# DATA EXCERPT

==============================

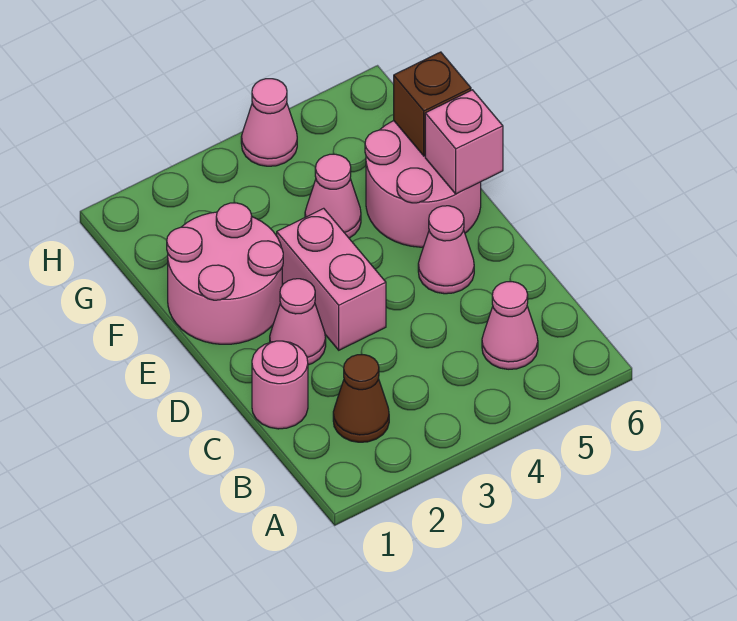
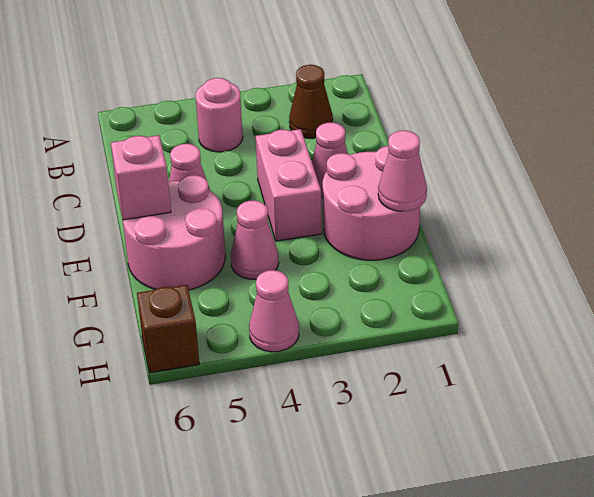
pink cone B5 level 1 -> pink cone F1 level 2
pink round brick C1 level 1 -> pink round brick B4 level 1
brown brick F6 level 2 -> brown brick H6 level 1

==============================

# WHAT YOU ARE ASKED TO DO
Some lines of the data above may hold the word "brick"; report how many do, and nothing else.

# ANSWER BOX
2